### [Task goal]
Your output must reproduce all the records below precisely and contain no pictures.

### [Source information]
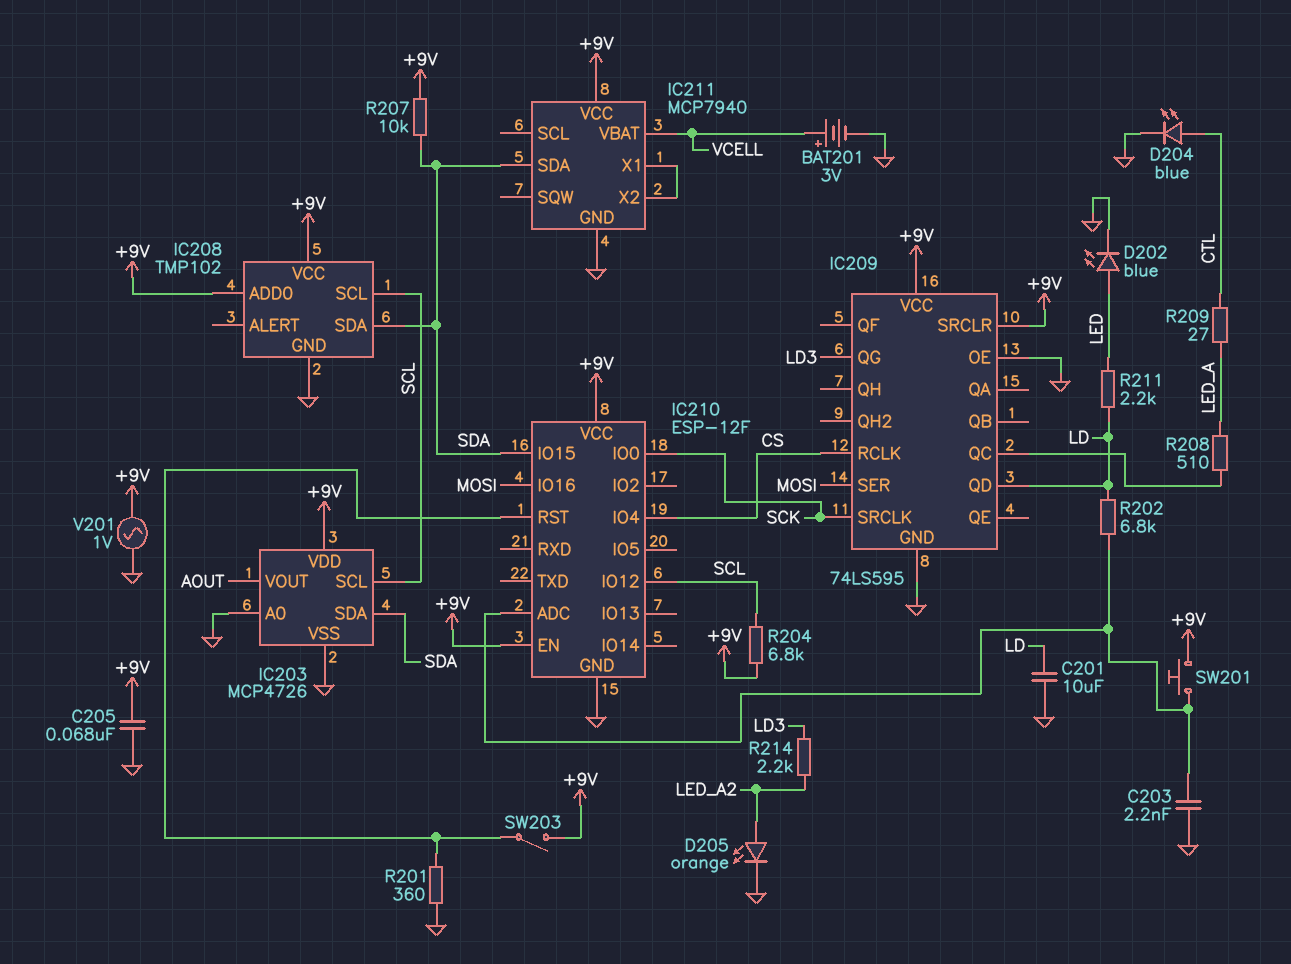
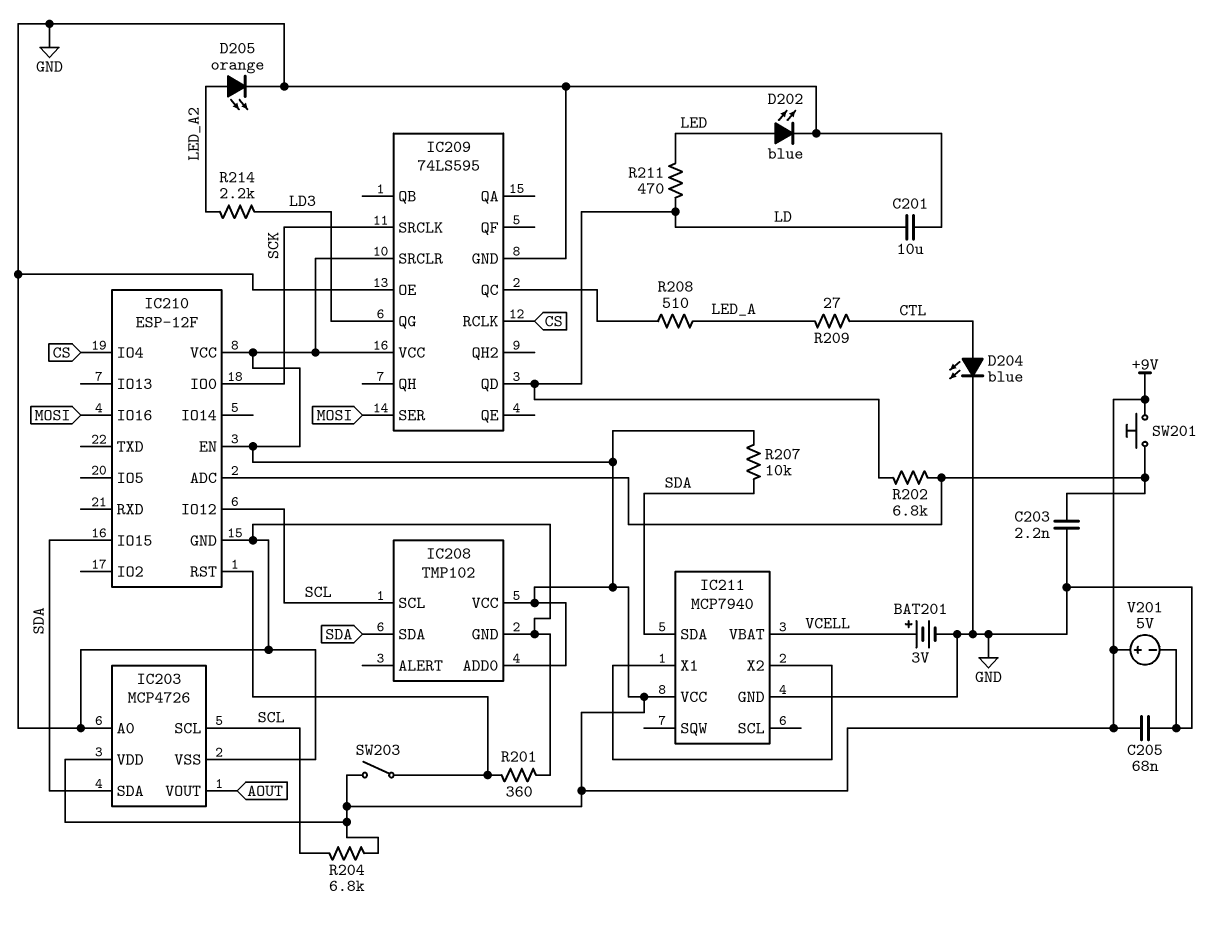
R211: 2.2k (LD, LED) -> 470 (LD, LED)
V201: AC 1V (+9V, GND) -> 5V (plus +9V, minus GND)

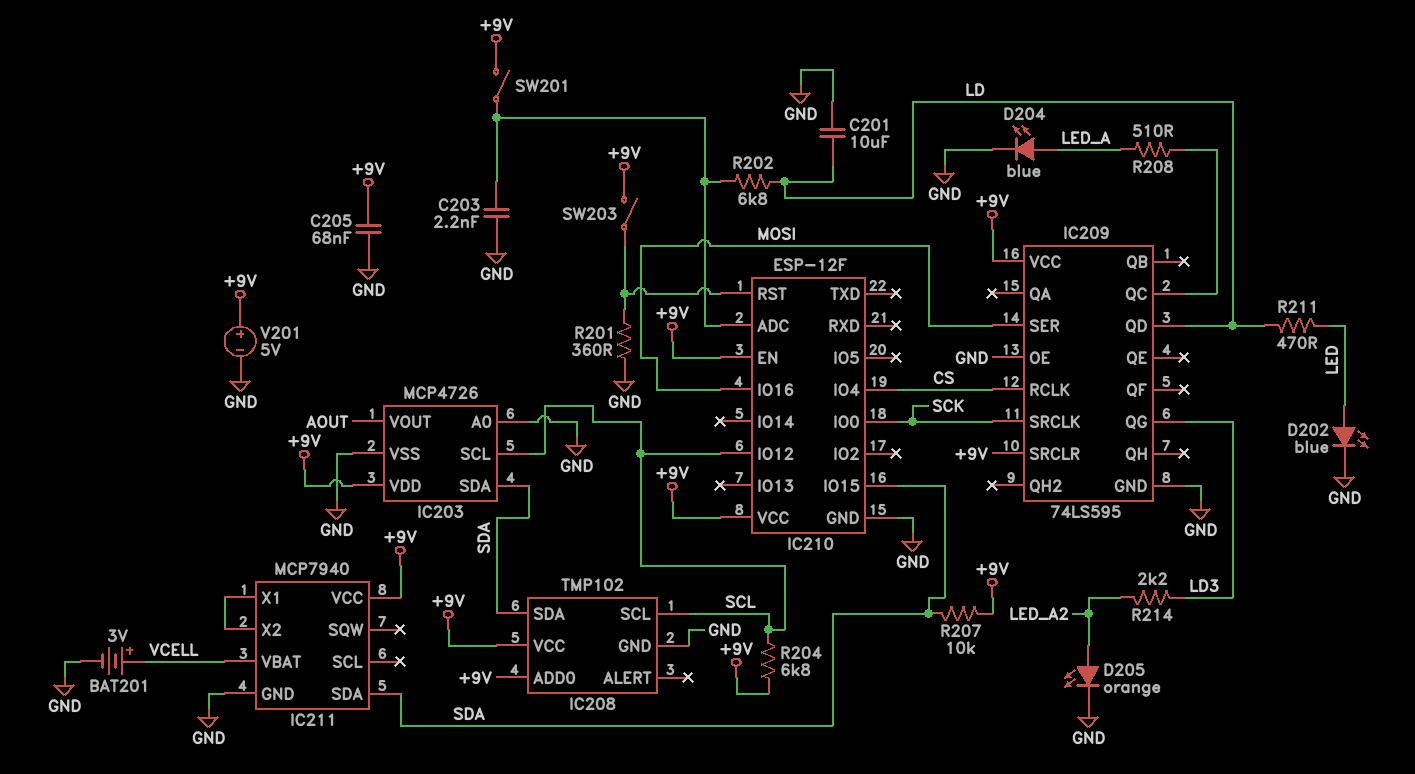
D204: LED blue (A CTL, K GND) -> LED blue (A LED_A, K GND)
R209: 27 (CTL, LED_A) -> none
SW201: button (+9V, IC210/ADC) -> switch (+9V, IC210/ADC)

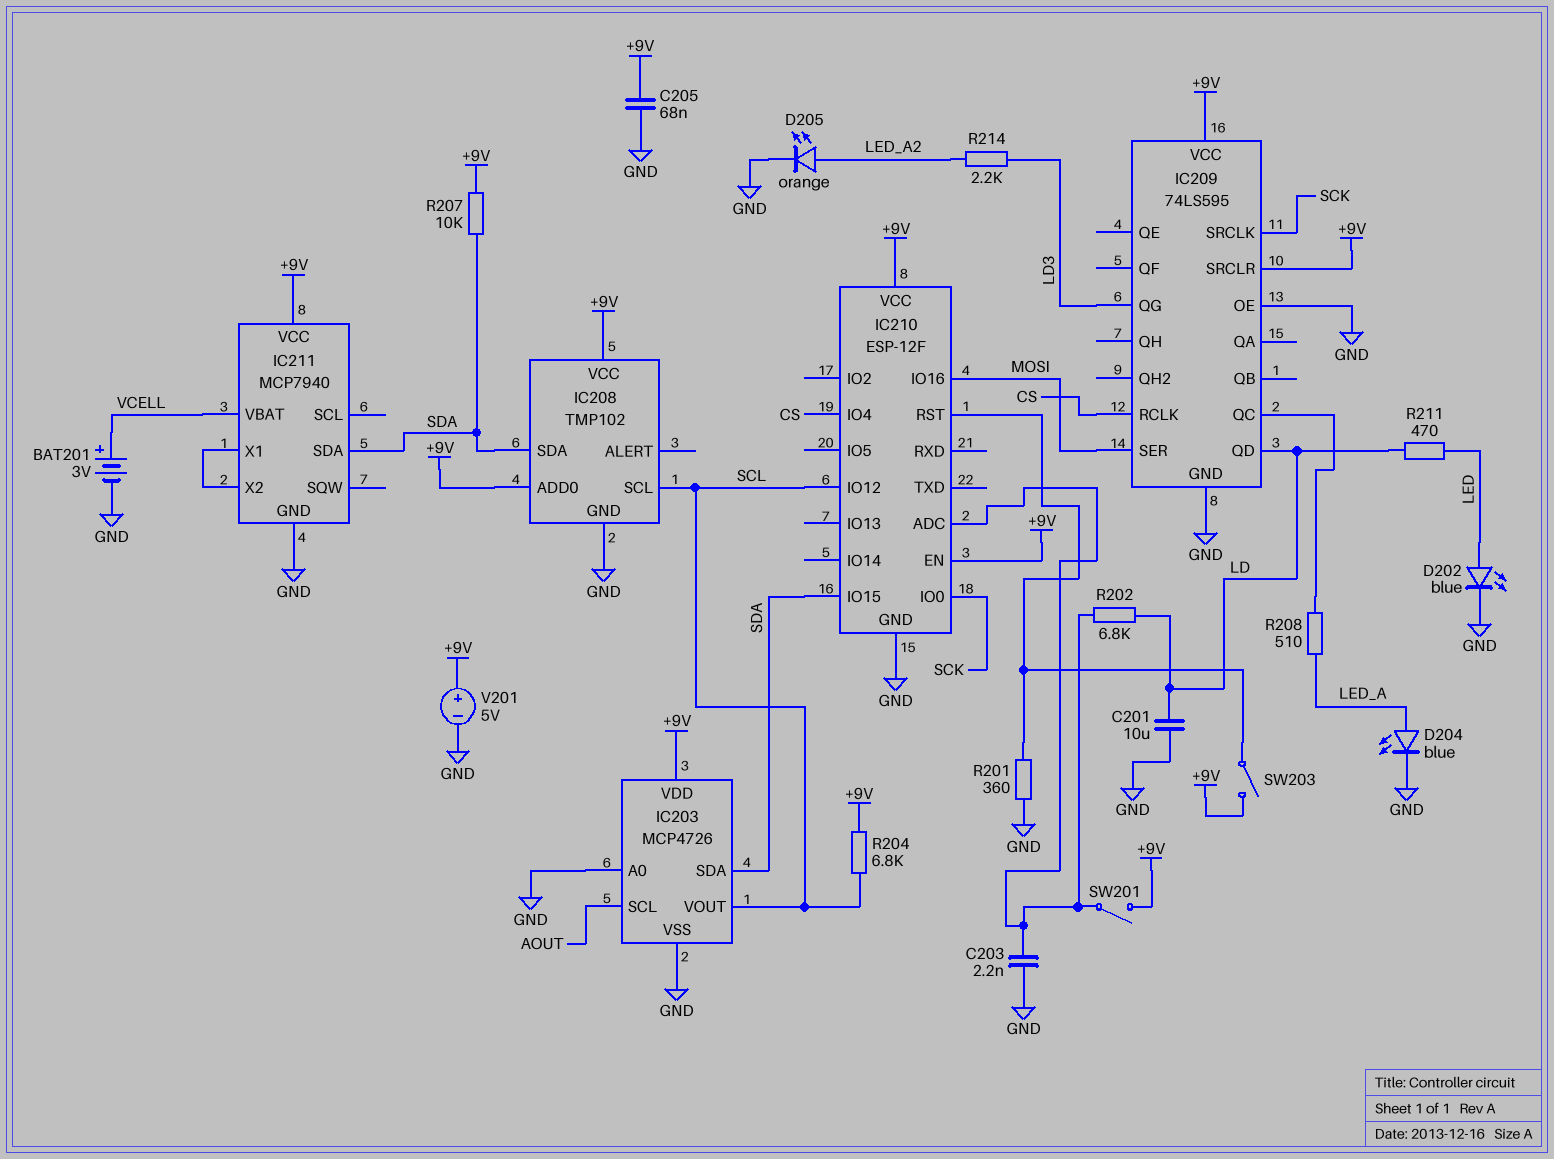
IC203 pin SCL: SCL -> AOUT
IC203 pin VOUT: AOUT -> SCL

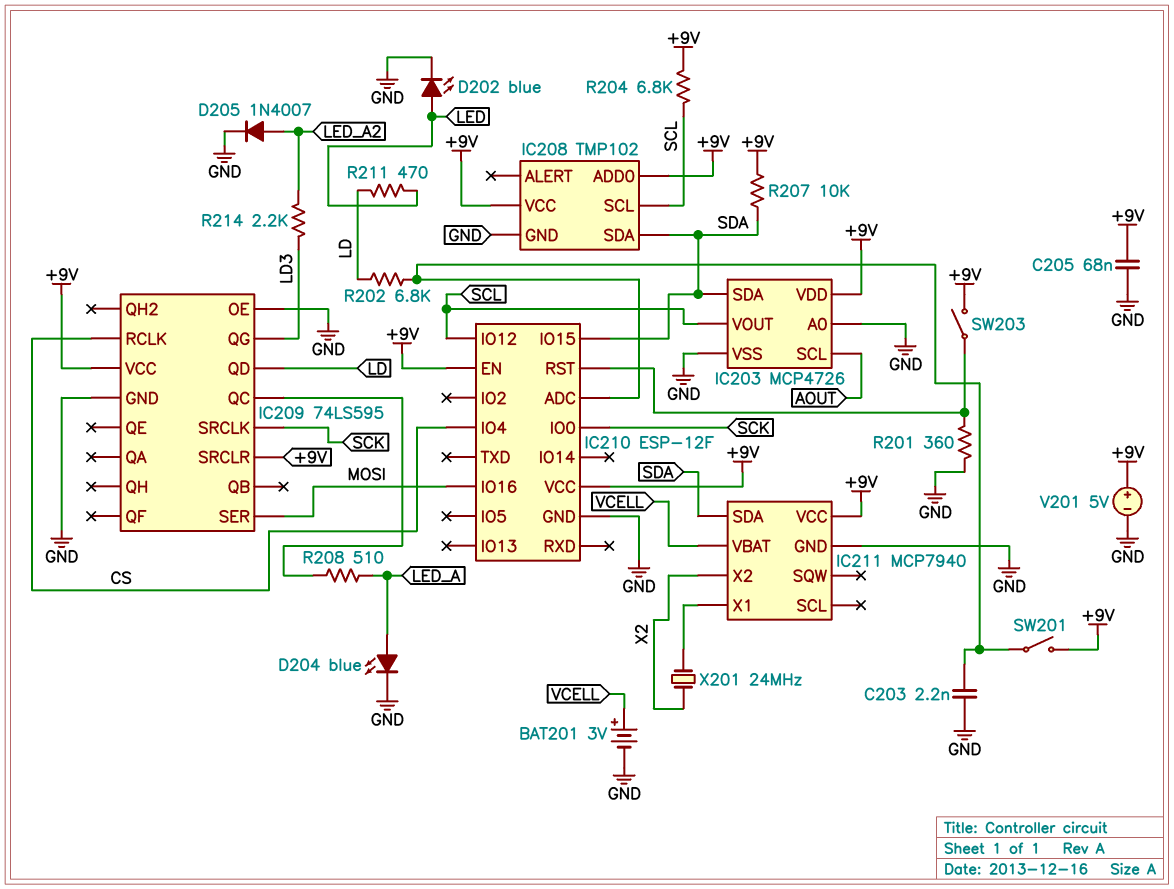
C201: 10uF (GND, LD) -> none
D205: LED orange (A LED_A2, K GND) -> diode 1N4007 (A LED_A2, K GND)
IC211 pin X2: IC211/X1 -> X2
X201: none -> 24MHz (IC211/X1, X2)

### [Response for this exercise]
R211: 2.2k (LD, LED) -> 470 (LD, LED)
V201: AC 1V (+9V, GND) -> 5V (plus +9V, minus GND)

D204: LED blue (A CTL, K GND) -> LED blue (A LED_A, K GND)
R209: 27 (CTL, LED_A) -> none
SW201: button (+9V, IC210/ADC) -> switch (+9V, IC210/ADC)

IC203 pin SCL: SCL -> AOUT
IC203 pin VOUT: AOUT -> SCL

C201: 10uF (GND, LD) -> none
D205: LED orange (A LED_A2, K GND) -> diode 1N4007 (A LED_A2, K GND)
IC211 pin X2: IC211/X1 -> X2
X201: none -> 24MHz (IC211/X1, X2)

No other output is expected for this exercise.